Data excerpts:
----

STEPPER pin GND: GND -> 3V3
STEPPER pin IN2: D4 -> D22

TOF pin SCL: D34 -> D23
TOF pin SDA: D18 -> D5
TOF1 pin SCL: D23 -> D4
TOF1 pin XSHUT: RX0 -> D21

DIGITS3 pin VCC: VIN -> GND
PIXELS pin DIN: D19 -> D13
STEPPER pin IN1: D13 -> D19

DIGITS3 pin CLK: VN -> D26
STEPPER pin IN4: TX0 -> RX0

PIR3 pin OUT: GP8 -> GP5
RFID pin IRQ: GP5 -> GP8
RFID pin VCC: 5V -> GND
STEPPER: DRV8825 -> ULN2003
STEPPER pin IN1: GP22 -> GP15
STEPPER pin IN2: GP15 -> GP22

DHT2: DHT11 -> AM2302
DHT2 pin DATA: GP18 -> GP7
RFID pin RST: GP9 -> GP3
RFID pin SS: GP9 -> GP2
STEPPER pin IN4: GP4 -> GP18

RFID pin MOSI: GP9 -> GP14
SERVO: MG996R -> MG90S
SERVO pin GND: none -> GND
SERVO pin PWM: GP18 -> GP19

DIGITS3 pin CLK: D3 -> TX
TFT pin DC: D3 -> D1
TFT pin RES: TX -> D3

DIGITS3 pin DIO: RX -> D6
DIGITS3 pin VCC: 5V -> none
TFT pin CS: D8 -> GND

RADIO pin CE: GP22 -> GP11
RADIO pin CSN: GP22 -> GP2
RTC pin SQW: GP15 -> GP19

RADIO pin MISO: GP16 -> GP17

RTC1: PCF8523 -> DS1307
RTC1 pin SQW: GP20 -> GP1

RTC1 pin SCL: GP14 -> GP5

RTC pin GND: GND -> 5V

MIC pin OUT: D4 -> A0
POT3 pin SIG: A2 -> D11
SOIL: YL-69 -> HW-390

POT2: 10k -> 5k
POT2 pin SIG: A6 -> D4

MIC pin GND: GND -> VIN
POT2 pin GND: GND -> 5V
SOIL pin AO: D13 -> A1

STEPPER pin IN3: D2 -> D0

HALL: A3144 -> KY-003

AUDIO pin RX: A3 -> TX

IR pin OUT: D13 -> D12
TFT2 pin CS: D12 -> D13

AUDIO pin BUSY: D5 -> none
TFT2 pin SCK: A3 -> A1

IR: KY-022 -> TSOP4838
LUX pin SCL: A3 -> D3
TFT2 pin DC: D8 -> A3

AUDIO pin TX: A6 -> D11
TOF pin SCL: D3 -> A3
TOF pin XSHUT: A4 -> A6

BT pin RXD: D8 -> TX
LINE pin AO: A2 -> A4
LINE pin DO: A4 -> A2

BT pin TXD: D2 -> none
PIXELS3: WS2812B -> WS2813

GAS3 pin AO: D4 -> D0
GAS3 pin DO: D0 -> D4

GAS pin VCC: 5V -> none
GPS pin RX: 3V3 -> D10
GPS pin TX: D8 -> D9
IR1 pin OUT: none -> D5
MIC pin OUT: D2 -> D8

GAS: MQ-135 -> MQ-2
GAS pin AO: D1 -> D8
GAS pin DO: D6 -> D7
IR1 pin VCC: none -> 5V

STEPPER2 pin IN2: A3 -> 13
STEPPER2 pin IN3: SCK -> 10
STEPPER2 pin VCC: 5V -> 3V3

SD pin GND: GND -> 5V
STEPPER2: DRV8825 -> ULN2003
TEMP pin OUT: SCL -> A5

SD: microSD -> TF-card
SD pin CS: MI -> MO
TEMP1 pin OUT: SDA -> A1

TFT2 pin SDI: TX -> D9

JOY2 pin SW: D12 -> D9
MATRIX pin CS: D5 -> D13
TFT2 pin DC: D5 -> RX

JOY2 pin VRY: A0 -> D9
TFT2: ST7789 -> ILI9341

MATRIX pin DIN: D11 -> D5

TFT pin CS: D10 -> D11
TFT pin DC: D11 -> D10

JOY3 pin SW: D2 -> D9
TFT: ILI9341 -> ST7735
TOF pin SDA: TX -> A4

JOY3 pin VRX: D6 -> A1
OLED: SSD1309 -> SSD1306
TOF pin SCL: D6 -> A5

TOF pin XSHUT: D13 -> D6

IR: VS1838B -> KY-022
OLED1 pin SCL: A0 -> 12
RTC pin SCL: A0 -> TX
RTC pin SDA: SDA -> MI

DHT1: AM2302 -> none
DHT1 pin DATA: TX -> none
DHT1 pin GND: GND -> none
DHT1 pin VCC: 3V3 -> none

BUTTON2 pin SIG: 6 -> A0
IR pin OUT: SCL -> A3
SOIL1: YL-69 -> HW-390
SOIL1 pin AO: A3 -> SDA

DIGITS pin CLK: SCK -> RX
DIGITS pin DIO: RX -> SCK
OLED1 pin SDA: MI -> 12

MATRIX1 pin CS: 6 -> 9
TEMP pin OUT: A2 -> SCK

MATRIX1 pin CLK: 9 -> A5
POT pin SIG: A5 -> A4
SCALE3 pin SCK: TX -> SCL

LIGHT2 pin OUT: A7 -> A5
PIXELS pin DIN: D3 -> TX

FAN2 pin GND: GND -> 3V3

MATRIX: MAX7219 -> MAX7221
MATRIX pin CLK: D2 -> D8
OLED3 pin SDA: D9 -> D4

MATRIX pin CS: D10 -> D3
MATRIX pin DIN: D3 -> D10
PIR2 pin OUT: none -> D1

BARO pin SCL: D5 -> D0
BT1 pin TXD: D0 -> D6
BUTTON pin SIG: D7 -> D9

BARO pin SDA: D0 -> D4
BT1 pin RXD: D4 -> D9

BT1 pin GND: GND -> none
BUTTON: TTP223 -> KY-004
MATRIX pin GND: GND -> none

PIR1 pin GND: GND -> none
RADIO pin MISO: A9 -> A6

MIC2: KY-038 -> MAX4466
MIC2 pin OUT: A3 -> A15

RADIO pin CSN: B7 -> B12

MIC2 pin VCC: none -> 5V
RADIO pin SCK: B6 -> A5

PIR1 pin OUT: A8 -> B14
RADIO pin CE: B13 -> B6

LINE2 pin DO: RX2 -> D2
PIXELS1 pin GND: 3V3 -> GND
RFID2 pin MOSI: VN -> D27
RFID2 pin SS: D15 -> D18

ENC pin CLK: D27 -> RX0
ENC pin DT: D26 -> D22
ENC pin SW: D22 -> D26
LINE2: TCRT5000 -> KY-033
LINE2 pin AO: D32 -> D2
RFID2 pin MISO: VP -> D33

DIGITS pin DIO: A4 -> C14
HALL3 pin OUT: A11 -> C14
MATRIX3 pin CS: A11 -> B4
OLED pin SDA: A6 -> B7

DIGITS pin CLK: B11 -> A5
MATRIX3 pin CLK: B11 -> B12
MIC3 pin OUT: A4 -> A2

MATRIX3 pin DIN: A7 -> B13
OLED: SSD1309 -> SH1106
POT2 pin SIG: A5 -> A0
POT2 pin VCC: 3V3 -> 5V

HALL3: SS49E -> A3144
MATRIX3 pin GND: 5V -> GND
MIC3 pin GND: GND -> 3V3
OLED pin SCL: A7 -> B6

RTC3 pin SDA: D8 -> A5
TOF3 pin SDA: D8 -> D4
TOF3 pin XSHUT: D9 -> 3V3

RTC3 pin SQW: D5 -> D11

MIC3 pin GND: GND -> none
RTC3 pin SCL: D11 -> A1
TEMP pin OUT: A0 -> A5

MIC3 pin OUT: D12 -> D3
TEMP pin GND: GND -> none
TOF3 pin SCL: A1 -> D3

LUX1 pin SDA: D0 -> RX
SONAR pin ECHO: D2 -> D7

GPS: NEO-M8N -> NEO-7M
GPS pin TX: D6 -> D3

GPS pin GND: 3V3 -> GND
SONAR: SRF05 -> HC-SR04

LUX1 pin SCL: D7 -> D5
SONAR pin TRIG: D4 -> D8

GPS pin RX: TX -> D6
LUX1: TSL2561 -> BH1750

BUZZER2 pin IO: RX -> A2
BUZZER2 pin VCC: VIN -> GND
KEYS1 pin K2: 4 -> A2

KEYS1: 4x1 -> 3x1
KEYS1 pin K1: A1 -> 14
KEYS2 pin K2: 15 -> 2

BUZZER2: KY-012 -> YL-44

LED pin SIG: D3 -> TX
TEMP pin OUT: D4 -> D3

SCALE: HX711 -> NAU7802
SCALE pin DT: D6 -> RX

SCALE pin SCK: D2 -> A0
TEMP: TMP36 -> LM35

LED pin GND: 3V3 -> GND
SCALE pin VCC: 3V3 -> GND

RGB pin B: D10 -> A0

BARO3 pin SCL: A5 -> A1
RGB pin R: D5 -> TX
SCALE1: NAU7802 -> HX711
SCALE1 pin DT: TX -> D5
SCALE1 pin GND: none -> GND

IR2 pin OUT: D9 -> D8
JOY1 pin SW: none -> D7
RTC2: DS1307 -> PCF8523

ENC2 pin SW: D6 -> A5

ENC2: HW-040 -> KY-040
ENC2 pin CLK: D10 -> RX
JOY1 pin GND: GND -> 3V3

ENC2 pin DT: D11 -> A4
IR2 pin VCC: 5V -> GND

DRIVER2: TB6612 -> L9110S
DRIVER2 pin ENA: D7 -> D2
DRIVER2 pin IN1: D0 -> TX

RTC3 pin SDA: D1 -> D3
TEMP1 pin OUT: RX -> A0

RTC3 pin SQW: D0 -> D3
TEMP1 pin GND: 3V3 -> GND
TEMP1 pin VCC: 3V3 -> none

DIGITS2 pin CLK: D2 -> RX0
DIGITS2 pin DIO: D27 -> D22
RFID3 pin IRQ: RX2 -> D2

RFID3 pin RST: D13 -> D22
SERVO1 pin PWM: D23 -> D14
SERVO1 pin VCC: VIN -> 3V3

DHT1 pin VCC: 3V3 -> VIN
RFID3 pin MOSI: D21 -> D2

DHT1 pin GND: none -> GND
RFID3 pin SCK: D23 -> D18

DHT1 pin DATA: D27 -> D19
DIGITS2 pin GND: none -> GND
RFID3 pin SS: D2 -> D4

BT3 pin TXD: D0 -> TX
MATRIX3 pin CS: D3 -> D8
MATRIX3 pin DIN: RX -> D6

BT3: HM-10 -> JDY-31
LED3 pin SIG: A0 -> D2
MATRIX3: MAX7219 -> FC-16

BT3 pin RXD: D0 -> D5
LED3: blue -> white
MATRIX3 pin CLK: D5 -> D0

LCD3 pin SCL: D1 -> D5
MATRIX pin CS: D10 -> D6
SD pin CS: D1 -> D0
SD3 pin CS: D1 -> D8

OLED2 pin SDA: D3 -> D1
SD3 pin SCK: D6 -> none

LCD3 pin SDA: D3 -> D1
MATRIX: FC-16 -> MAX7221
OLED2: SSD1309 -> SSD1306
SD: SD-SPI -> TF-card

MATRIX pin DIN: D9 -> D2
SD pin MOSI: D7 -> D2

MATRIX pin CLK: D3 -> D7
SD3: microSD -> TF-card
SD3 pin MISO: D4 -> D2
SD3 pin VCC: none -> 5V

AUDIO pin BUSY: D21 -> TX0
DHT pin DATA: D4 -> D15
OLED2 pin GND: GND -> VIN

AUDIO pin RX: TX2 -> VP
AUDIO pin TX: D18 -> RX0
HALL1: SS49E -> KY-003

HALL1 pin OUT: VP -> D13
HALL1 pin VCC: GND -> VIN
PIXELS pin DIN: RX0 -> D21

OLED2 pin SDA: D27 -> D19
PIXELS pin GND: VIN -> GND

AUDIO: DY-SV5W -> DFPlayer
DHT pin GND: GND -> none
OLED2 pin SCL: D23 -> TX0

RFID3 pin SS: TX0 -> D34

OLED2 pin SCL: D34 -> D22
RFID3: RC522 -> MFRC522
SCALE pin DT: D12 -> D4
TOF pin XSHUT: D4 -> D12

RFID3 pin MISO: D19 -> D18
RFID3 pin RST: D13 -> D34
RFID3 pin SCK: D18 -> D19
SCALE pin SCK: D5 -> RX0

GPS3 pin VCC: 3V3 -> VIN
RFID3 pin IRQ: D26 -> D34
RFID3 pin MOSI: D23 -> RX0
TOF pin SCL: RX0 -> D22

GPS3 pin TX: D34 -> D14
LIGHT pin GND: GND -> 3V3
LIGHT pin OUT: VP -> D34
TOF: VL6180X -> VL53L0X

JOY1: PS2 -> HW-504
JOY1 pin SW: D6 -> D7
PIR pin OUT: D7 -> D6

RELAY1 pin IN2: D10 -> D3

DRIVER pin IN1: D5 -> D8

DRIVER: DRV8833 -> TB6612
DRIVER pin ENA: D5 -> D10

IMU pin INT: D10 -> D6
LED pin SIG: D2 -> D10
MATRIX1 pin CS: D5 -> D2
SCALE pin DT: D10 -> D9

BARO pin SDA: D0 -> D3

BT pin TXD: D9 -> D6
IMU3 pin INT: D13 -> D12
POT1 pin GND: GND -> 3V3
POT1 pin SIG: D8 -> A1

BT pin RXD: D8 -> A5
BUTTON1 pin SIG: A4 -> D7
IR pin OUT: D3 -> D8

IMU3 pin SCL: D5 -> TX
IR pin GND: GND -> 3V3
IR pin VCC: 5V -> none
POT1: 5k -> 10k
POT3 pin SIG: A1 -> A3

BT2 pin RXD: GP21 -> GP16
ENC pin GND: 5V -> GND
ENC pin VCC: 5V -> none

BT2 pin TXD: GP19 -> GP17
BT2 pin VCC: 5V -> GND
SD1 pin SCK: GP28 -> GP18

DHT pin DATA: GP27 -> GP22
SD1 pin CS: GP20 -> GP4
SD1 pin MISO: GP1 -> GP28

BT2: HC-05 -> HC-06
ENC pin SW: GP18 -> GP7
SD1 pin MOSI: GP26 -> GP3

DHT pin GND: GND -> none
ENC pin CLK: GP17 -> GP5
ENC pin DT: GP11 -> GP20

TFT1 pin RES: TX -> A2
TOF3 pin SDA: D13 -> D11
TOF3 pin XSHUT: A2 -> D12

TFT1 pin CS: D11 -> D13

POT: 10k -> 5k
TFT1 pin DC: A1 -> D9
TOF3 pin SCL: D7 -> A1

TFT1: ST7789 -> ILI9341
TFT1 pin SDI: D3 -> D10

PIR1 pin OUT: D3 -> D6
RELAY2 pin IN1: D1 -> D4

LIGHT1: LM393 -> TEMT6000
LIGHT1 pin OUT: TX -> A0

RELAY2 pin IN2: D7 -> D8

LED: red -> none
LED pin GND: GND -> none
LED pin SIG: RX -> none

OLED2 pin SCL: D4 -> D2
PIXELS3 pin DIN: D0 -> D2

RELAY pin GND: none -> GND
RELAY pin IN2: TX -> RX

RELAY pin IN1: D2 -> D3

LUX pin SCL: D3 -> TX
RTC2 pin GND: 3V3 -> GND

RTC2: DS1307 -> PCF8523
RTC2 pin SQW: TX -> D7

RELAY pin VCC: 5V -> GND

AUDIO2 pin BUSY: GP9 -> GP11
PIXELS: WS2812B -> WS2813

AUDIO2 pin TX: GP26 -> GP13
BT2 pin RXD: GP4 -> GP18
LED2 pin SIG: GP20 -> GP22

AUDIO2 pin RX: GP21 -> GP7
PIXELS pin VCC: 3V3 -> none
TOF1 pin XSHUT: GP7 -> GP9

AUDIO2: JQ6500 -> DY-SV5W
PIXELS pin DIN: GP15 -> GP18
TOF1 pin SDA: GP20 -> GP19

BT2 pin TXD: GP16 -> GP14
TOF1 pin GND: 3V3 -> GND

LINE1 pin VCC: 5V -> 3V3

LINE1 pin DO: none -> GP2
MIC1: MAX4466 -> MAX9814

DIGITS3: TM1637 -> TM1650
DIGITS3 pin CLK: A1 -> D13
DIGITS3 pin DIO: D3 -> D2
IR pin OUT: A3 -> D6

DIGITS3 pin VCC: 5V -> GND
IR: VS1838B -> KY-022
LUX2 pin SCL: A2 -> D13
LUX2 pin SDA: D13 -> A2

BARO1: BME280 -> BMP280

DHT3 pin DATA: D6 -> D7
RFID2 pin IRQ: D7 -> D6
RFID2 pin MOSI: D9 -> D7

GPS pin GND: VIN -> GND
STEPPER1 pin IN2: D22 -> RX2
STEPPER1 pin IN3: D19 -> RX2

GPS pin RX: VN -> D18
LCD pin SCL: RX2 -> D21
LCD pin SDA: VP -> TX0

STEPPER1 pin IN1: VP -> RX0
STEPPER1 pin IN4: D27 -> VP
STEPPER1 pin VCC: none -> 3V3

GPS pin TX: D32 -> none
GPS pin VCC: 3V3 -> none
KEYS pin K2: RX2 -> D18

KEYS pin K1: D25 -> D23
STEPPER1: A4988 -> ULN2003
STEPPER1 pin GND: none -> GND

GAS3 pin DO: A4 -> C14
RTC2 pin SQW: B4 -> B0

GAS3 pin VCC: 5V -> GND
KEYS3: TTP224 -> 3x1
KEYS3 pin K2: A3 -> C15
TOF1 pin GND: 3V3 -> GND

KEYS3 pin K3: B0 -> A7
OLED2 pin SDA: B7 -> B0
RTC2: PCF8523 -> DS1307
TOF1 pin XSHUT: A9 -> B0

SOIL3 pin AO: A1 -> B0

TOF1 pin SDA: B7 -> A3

----

AIM OF THE EXERCISE: From the data above, return every line from the line that has "BT2 pin RXD: GP21 -> GP16" up to and including the line that has "TOF3 pin XSHUT: A2 -> D12", exactly.

FINISHED TASK:
BT2 pin RXD: GP21 -> GP16
ENC pin GND: 5V -> GND
ENC pin VCC: 5V -> none

BT2 pin TXD: GP19 -> GP17
BT2 pin VCC: 5V -> GND
SD1 pin SCK: GP28 -> GP18

DHT pin DATA: GP27 -> GP22
SD1 pin CS: GP20 -> GP4
SD1 pin MISO: GP1 -> GP28

BT2: HC-05 -> HC-06
ENC pin SW: GP18 -> GP7
SD1 pin MOSI: GP26 -> GP3

DHT pin GND: GND -> none
ENC pin CLK: GP17 -> GP5
ENC pin DT: GP11 -> GP20

TFT1 pin RES: TX -> A2
TOF3 pin SDA: D13 -> D11
TOF3 pin XSHUT: A2 -> D12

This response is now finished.